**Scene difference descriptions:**
---*---
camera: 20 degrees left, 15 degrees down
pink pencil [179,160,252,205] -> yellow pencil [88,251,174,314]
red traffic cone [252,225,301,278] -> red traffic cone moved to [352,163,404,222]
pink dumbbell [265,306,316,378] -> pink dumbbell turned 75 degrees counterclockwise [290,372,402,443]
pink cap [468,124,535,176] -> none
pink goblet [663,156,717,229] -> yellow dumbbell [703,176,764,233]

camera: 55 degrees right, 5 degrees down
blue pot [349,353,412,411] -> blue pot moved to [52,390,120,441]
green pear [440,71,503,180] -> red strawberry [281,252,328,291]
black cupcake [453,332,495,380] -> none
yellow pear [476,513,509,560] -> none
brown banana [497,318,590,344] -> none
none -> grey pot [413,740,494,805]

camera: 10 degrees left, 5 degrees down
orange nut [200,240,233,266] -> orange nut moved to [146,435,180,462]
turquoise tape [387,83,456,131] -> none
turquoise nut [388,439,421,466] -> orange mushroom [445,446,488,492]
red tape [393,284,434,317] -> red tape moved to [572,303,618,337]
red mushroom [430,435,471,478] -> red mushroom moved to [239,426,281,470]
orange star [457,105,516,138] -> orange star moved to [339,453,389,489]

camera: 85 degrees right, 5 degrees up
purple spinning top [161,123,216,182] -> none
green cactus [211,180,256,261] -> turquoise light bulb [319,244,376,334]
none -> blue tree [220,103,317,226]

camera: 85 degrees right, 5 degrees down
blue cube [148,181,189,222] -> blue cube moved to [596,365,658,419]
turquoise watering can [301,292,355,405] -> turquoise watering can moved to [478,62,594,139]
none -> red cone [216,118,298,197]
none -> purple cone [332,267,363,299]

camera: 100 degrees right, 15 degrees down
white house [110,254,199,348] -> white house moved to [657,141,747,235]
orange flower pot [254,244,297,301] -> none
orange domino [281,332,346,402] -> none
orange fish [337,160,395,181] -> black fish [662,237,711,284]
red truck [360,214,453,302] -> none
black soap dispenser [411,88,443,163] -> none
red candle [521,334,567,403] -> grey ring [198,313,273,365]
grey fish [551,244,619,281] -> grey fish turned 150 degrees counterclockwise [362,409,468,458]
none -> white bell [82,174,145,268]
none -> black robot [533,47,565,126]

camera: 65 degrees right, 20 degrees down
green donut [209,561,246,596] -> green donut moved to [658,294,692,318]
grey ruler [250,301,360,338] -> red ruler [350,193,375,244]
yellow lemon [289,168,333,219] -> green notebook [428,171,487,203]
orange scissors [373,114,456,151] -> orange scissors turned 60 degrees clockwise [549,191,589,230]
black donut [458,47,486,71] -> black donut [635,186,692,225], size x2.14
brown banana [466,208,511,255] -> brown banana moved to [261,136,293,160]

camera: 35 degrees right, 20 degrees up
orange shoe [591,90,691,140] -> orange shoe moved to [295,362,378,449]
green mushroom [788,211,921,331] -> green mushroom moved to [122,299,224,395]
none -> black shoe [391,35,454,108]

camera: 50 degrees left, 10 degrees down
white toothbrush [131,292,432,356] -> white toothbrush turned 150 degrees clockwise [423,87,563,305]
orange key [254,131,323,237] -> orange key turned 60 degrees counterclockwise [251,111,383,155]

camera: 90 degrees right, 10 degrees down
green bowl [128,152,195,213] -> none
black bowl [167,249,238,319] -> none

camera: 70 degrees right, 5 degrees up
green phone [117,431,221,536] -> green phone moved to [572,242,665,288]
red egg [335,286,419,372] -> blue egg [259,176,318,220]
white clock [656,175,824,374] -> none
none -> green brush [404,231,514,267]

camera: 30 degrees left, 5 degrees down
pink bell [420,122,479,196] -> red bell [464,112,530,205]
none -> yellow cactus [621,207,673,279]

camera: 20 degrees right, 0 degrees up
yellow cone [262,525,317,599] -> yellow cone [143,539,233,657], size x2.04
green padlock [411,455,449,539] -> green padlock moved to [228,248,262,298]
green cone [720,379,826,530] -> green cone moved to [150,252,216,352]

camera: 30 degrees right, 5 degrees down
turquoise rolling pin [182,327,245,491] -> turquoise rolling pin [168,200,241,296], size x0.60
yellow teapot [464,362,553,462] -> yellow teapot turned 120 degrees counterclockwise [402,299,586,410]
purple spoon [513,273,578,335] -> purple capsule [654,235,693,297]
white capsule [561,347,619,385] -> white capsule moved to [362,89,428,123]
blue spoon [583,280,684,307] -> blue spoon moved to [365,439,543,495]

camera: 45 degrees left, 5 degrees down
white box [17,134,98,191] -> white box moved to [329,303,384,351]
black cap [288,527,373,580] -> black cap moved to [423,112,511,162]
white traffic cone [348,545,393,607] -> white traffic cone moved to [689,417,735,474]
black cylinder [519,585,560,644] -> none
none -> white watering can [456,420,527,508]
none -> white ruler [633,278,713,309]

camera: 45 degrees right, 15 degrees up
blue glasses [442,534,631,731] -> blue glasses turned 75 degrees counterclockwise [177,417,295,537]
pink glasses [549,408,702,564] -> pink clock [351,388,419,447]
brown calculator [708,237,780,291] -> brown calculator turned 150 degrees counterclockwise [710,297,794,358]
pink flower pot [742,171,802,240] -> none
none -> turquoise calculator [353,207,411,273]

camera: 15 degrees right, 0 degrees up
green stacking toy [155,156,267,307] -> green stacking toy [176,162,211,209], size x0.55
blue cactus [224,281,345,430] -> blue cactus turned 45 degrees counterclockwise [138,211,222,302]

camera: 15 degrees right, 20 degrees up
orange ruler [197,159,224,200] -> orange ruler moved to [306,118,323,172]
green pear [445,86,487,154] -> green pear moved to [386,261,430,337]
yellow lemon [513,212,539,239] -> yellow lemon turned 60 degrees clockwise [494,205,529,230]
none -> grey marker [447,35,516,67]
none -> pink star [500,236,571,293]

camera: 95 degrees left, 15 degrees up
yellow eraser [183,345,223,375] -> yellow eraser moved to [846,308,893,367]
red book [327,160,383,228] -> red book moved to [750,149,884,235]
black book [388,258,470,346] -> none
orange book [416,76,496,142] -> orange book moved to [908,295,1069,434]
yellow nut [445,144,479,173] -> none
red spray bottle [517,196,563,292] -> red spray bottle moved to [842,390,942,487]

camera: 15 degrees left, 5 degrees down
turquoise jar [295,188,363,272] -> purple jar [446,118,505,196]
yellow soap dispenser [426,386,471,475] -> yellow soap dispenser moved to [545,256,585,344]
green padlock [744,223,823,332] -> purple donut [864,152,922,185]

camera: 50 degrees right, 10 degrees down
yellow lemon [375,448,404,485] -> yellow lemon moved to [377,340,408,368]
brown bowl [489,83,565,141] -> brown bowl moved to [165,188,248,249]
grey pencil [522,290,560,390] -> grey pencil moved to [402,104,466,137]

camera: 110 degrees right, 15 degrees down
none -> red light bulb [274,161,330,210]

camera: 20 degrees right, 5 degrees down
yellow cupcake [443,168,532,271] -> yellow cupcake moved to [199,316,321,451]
---*---
From the very first line of the records down to the line with "turquoise tape [387,83,456,131] -> none", please write out each line exactly, including both ends and no other lines.

**Task answer:**
camera: 20 degrees left, 15 degrees down
pink pencil [179,160,252,205] -> yellow pencil [88,251,174,314]
red traffic cone [252,225,301,278] -> red traffic cone moved to [352,163,404,222]
pink dumbbell [265,306,316,378] -> pink dumbbell turned 75 degrees counterclockwise [290,372,402,443]
pink cap [468,124,535,176] -> none
pink goblet [663,156,717,229] -> yellow dumbbell [703,176,764,233]

camera: 55 degrees right, 5 degrees down
blue pot [349,353,412,411] -> blue pot moved to [52,390,120,441]
green pear [440,71,503,180] -> red strawberry [281,252,328,291]
black cupcake [453,332,495,380] -> none
yellow pear [476,513,509,560] -> none
brown banana [497,318,590,344] -> none
none -> grey pot [413,740,494,805]

camera: 10 degrees left, 5 degrees down
orange nut [200,240,233,266] -> orange nut moved to [146,435,180,462]
turquoise tape [387,83,456,131] -> none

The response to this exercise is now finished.